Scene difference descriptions
%%
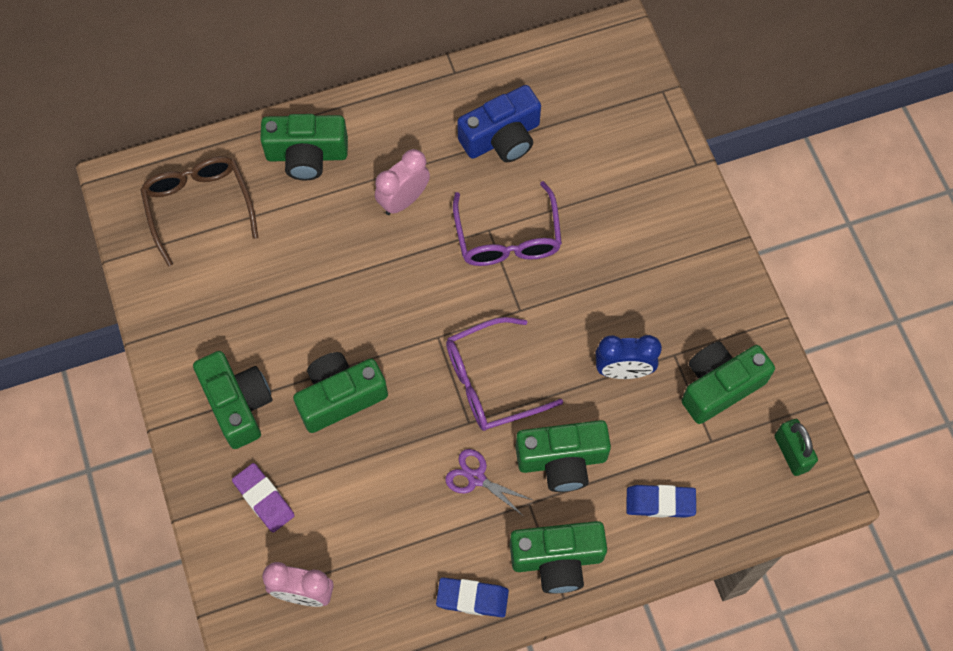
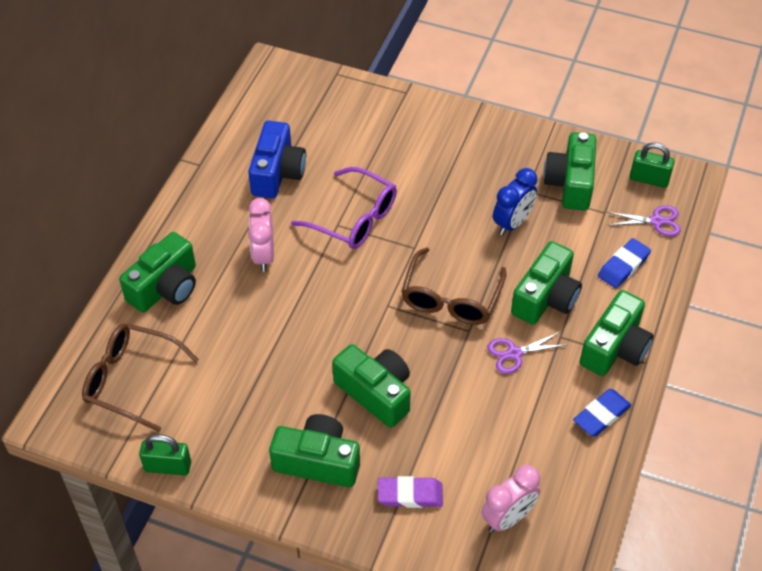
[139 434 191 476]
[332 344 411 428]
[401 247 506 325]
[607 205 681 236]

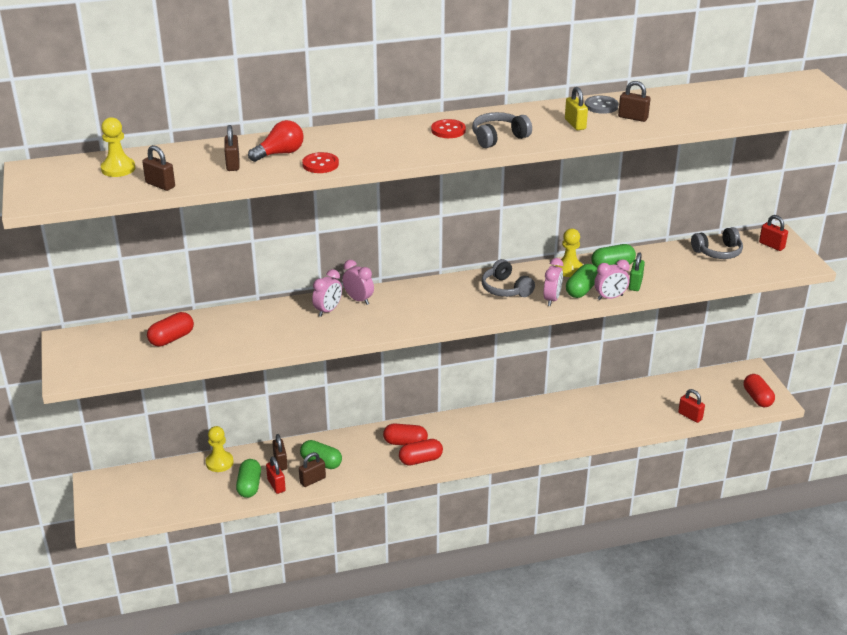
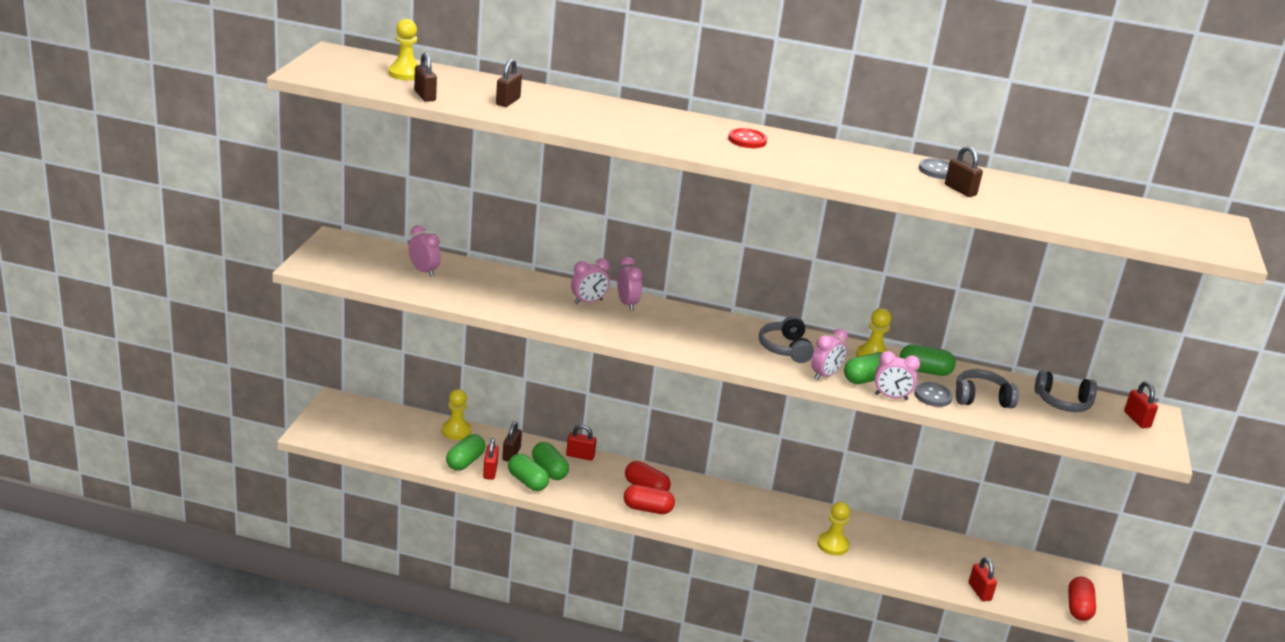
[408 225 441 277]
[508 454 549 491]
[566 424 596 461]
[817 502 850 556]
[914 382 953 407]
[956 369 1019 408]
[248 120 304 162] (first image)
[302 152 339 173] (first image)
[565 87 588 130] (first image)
%%
%%
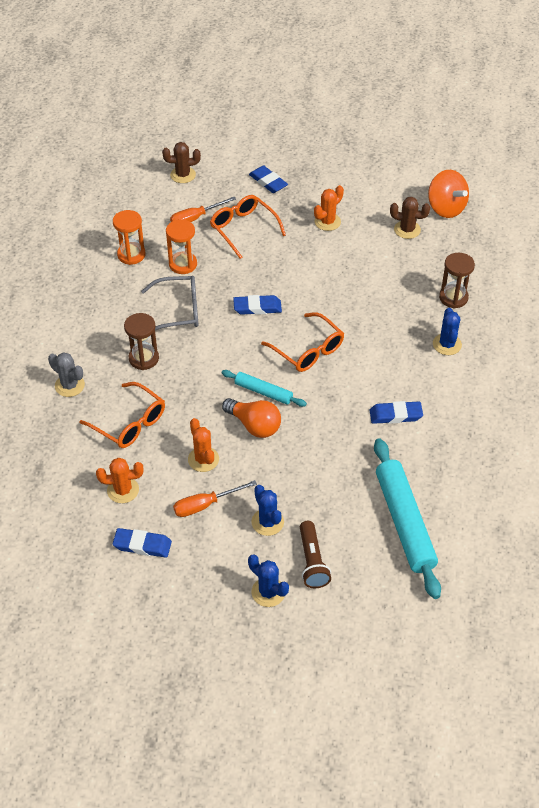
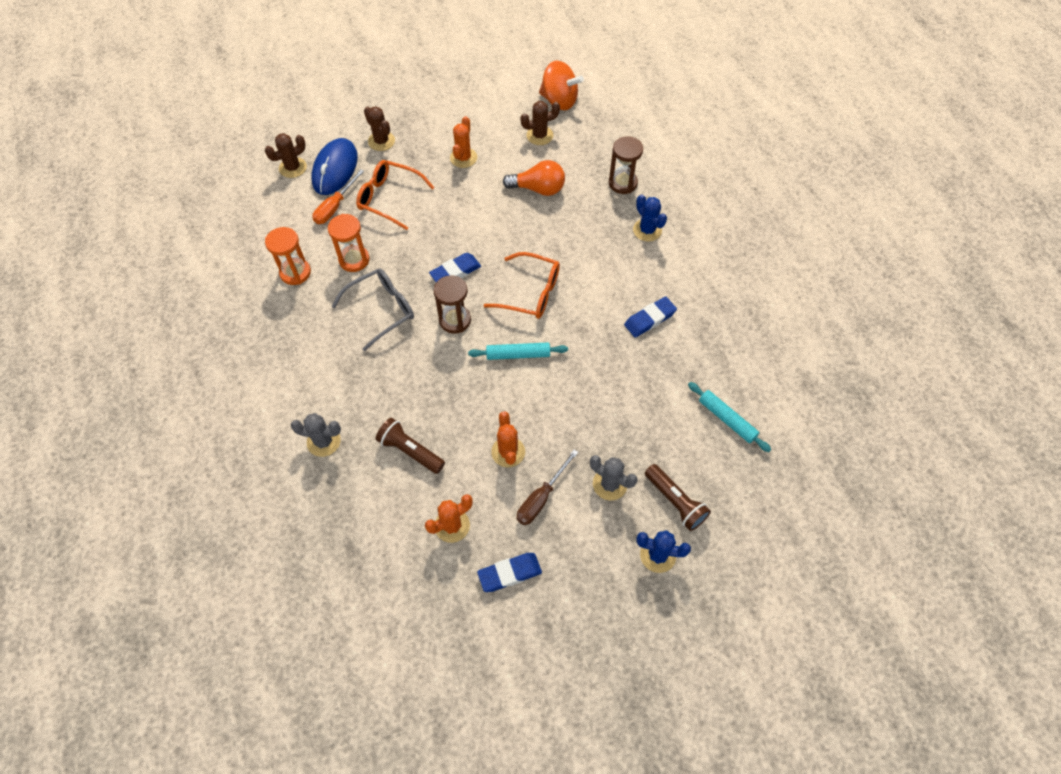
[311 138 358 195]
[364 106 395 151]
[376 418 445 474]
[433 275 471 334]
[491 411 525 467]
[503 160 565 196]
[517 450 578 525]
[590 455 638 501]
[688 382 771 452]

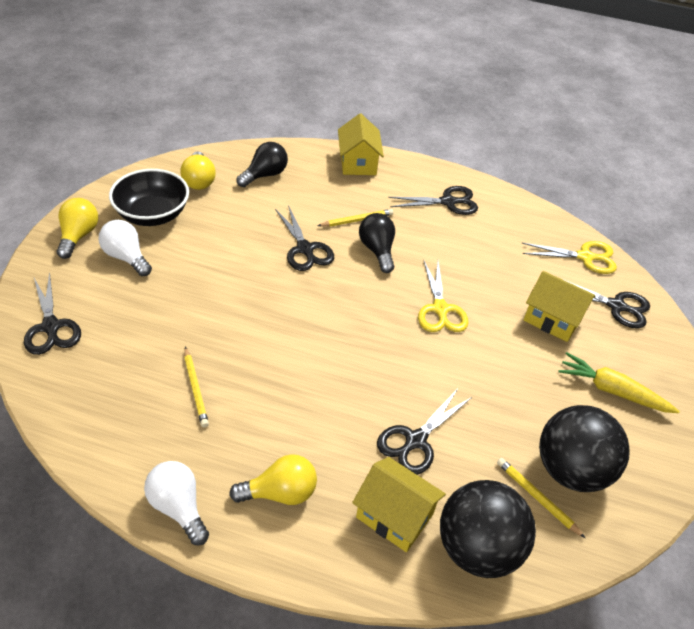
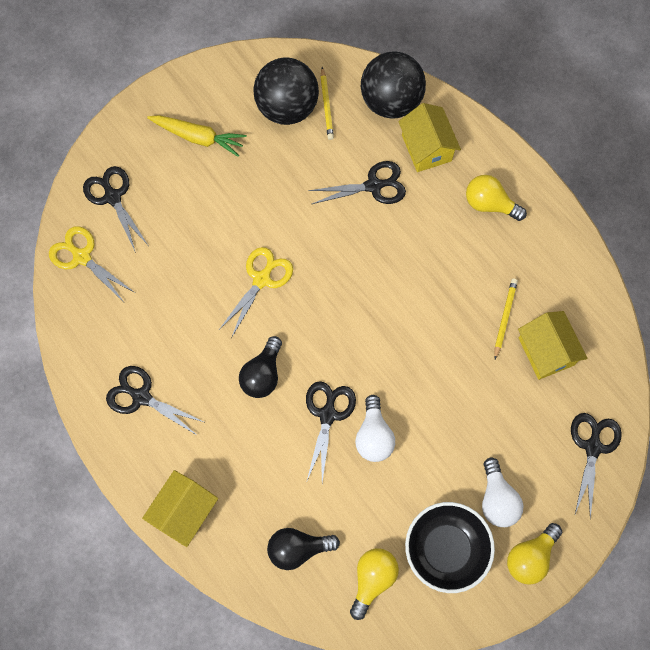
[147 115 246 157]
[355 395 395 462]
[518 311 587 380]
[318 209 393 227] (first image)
%%
Exercise objective | Please copy each line of the records above in which the word "image" can be found.

Output for this task |
[248 120 304 162] (first image)
[302 152 339 173] (first image)
[565 87 588 130] (first image)
[318 209 393 227] (first image)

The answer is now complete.